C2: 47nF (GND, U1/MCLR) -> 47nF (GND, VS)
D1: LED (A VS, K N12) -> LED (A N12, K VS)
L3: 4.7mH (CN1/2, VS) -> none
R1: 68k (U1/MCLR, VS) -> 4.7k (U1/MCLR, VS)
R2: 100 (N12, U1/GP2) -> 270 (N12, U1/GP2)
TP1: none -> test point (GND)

• • • • • • •

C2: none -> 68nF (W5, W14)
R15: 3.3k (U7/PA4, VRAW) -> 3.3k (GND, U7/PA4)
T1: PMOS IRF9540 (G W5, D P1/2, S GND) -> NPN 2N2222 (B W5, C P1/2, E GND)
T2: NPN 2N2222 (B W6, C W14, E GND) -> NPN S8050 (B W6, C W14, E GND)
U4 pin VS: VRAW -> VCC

• • • • • • •

About this task —
Please copy each line of the material that contains the word "VRAW".

Written answer —
R15: 3.3k (U7/PA4, VRAW) -> 3.3k (GND, U7/PA4)
U4 pin VS: VRAW -> VCC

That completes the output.